Work request:
What lines in the data hold the string "grey"? Show them.

Task material:
◆ ◆ ◆
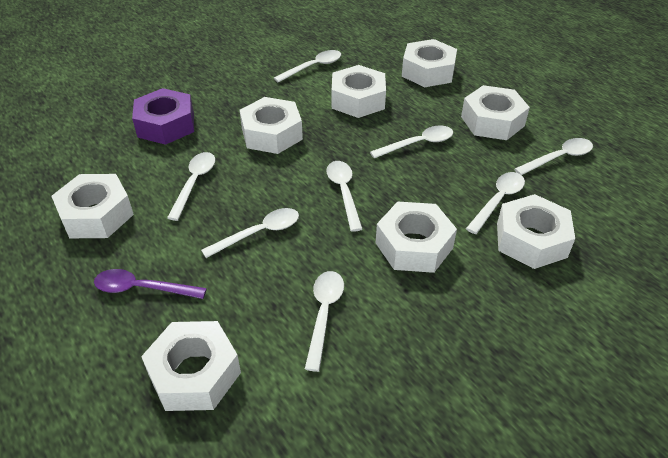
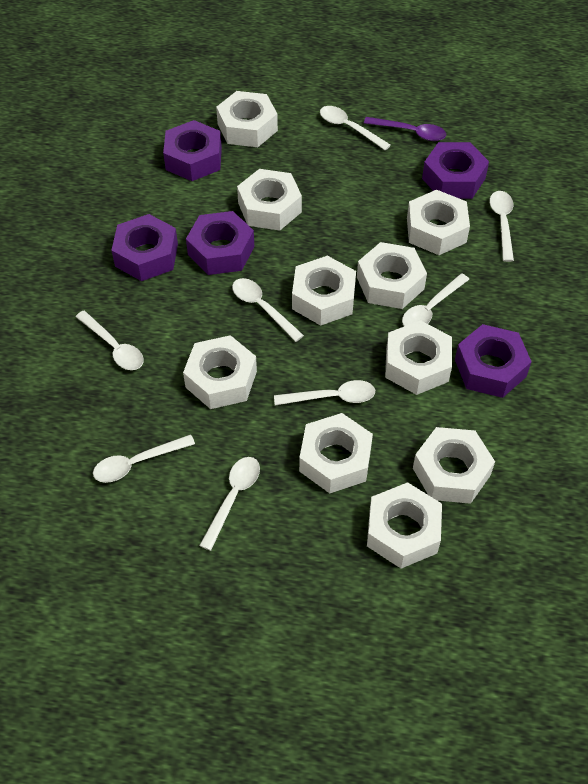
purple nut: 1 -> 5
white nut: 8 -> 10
◆ ◆ ◆
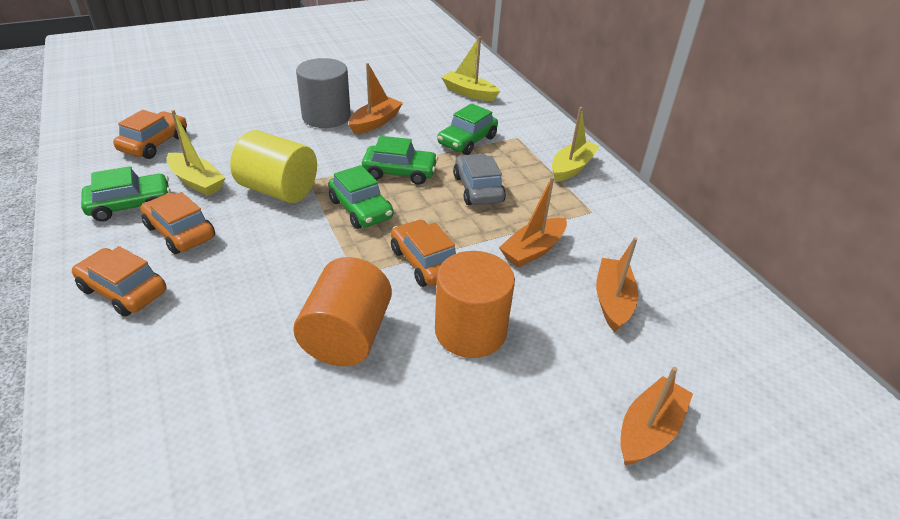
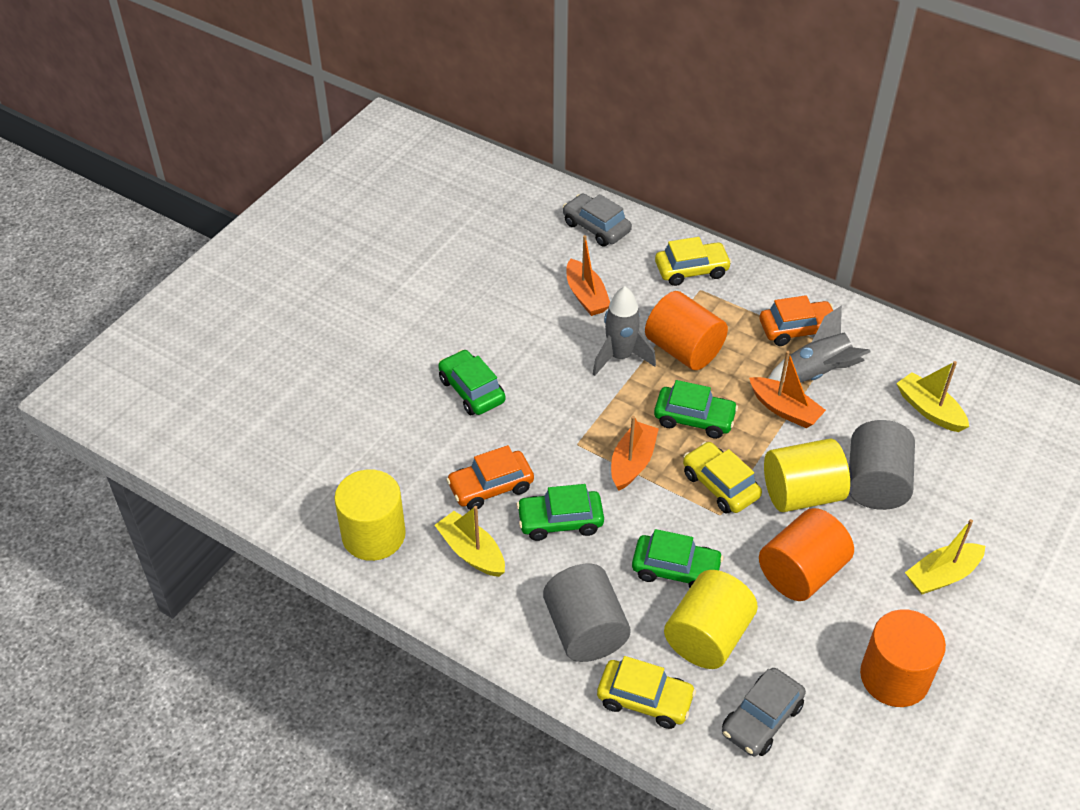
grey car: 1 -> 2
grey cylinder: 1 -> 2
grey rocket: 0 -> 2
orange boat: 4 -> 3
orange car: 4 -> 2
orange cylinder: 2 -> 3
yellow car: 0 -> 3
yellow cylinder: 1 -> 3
◆ ◆ ◆
Response box:
grey car: 1 -> 2
grey cylinder: 1 -> 2
grey rocket: 0 -> 2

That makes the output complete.